**ASSIGNMENT**
Write out every line of the material as it stands, apart from the pictures.

**DATA UNDER STUDY**
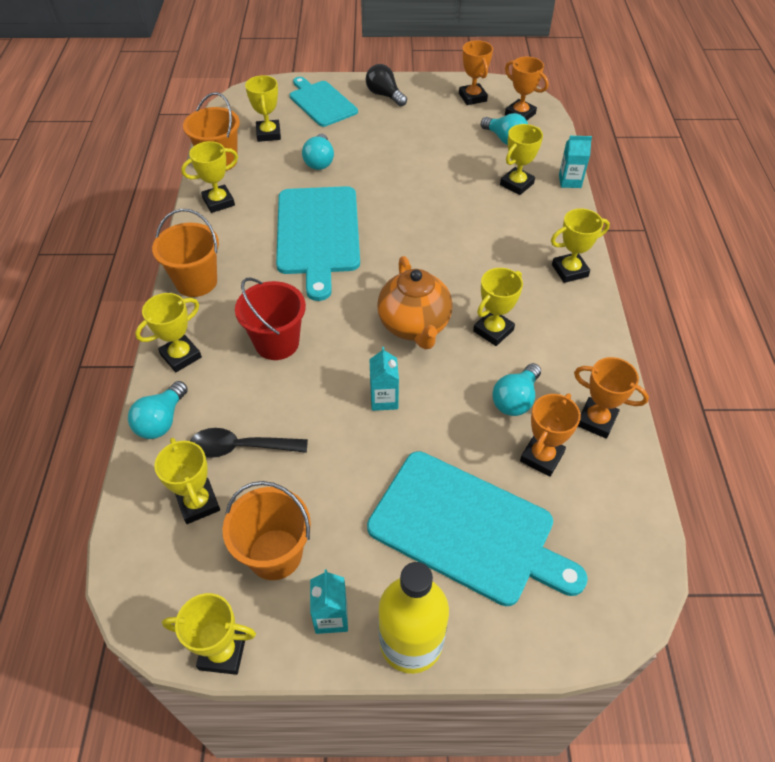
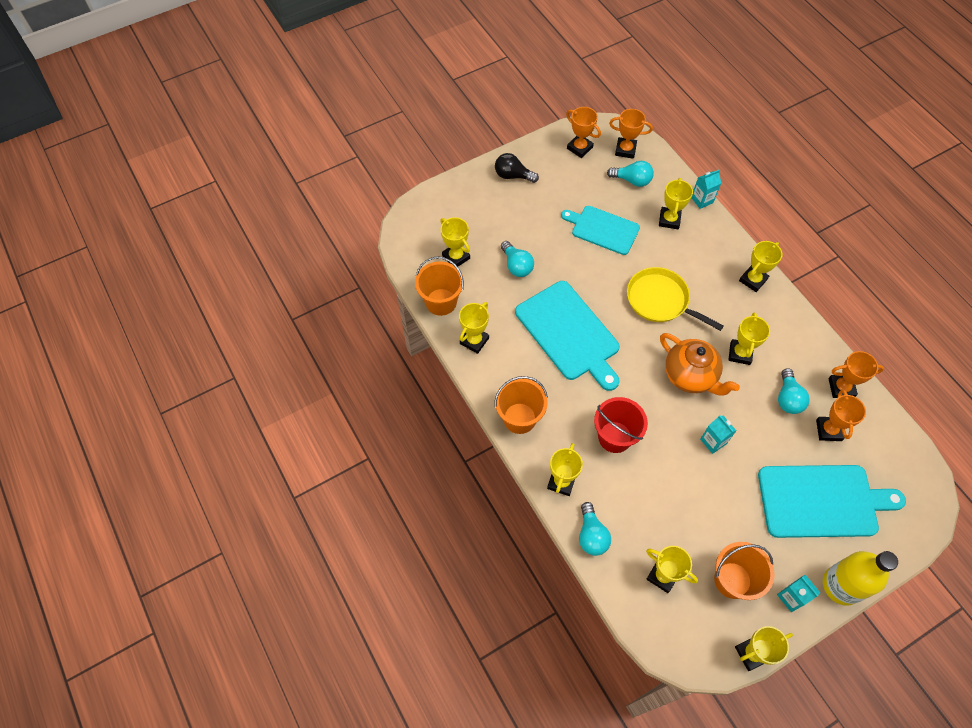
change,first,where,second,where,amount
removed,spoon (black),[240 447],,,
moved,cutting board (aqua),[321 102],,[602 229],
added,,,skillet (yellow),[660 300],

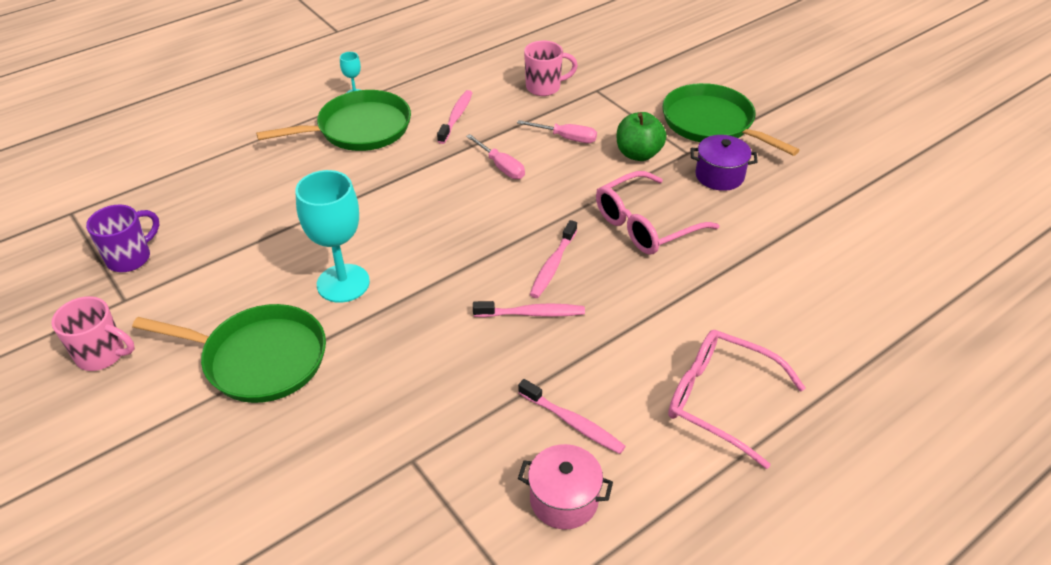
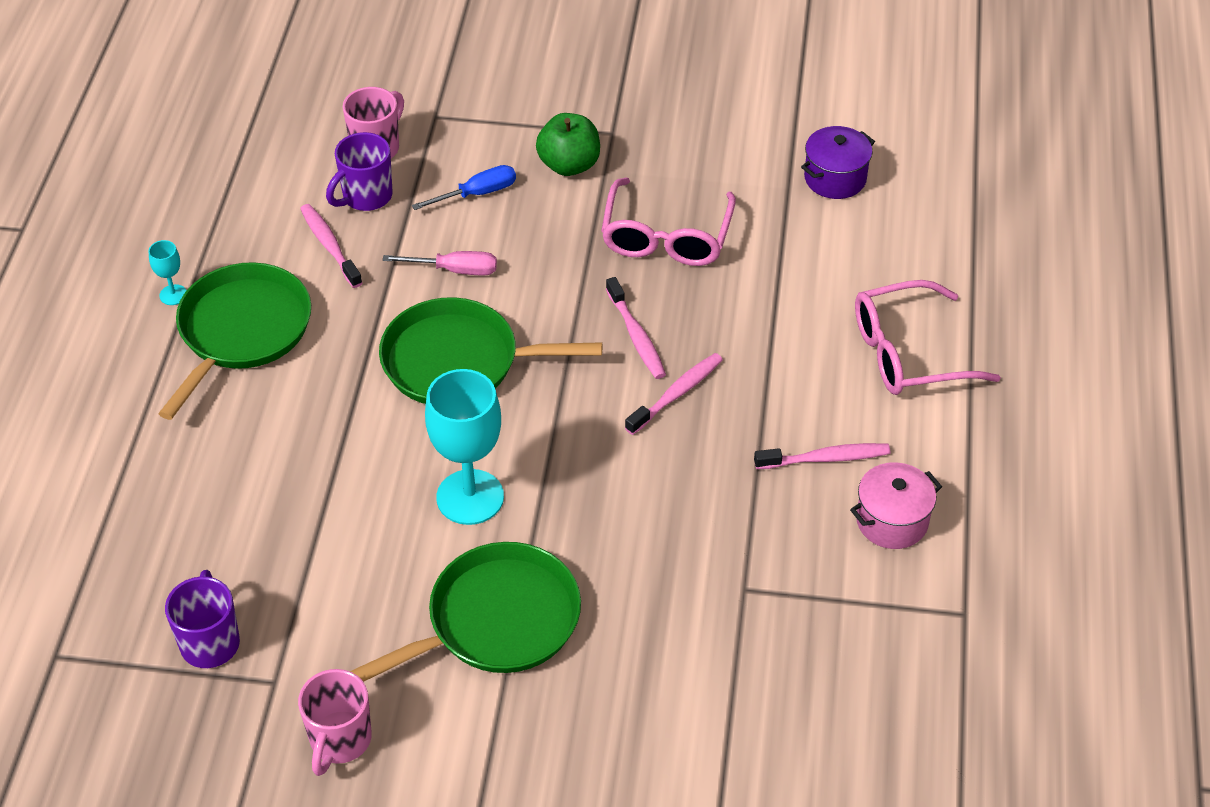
change,first,where,second,where,amount
turned,coffee mug (rose-pink),[102 355],,[339 741],135 degrees clockwise
recoloured,screwdriver (rose-pink),[566 138],screwdriver (royal blue),[477 193],
moved,skillet (leaf-green),[711 123],,[458 361],
moved,stockpot (royal purple),[719 176],,[835 178],
added,,,coffee mug (royal purple),[366 197],

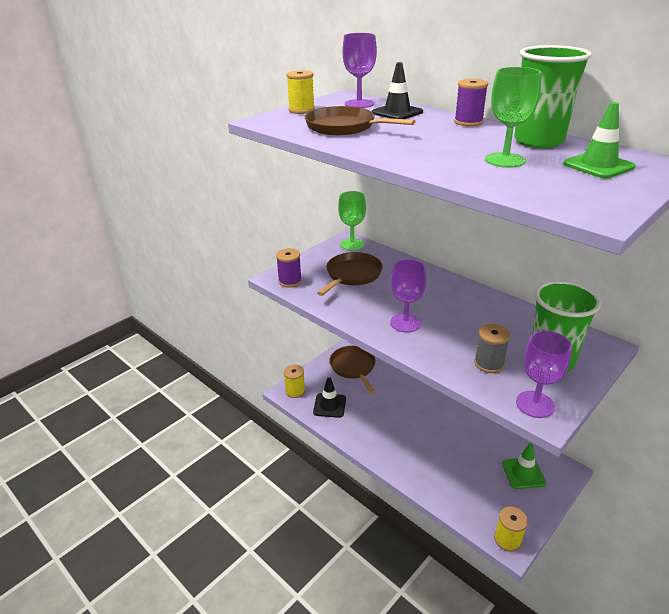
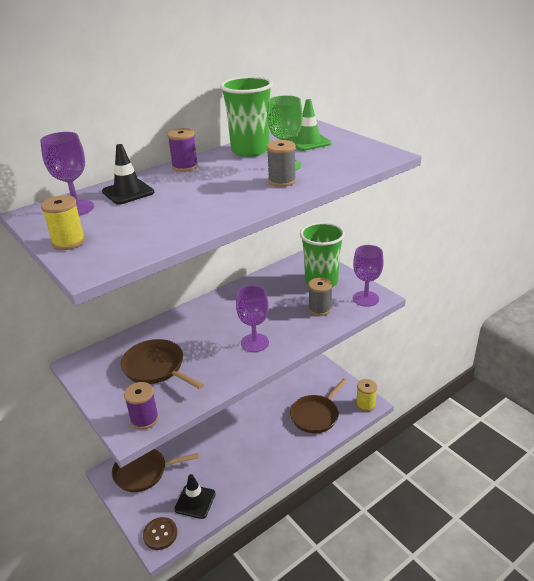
change,first,where,second,where,amount
replaced,spool (yellow),[295 391],sewing button (russet),[160 534],
moved,skillet (russet),[344 127],,[316 415],
removed,chalice (leaf-green),[352 244],,,
removed,traffic cone (leaf-green),[523 473],,,
added,,,spool (grey),[282 181],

**PROBLEM SOLUTION**
change,first,where,second,where,amount
removed,spoon (black),[240 447],,,
moved,cutting board (aqua),[321 102],,[602 229],
added,,,skillet (yellow),[660 300],

change,first,where,second,where,amount
turned,coffee mug (rose-pink),[102 355],,[339 741],135 degrees clockwise
recoloured,screwdriver (rose-pink),[566 138],screwdriver (royal blue),[477 193],
moved,skillet (leaf-green),[711 123],,[458 361],
moved,stockpot (royal purple),[719 176],,[835 178],
added,,,coffee mug (royal purple),[366 197],

change,first,where,second,where,amount
replaced,spool (yellow),[295 391],sewing button (russet),[160 534],
moved,skillet (russet),[344 127],,[316 415],
removed,chalice (leaf-green),[352 244],,,
removed,traffic cone (leaf-green),[523 473],,,
added,,,spool (grey),[282 181],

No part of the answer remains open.